[YOUR INSTRUCTIONS]
An exact copy of the listing below is the answer, with the pictures removed.

[SUPPLIED DATA]
######

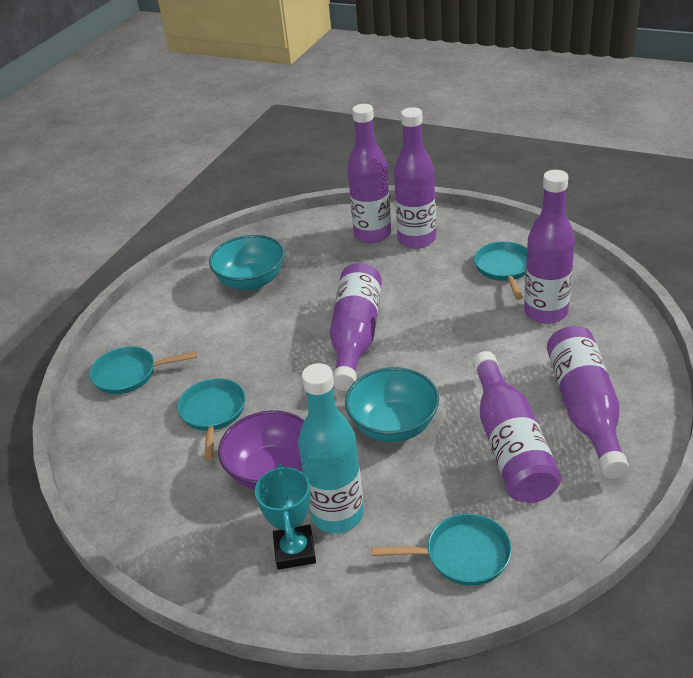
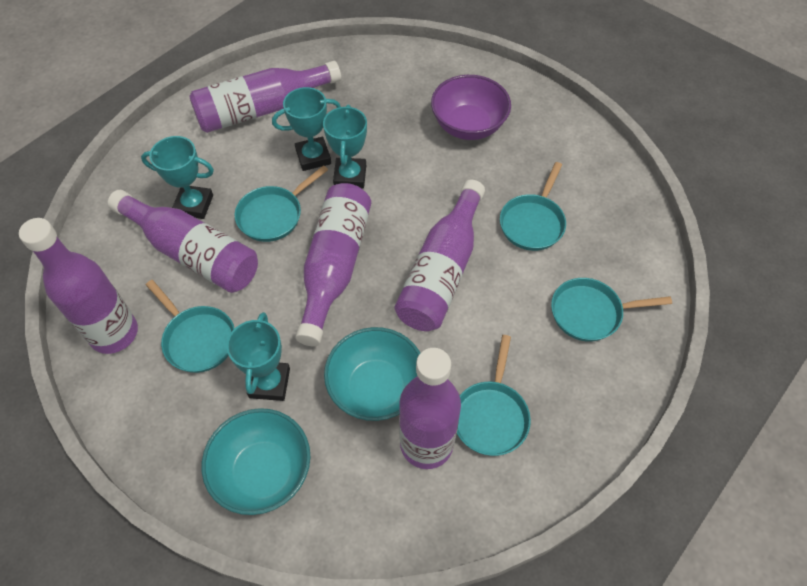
turquoise bottle: 1 -> 0
turquoise pan: 4 -> 5
turquoise trophy: 1 -> 4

######

[ANSWER FOR THIS EXERCISE]
turquoise bottle: 1 -> 0
turquoise pan: 4 -> 5
turquoise trophy: 1 -> 4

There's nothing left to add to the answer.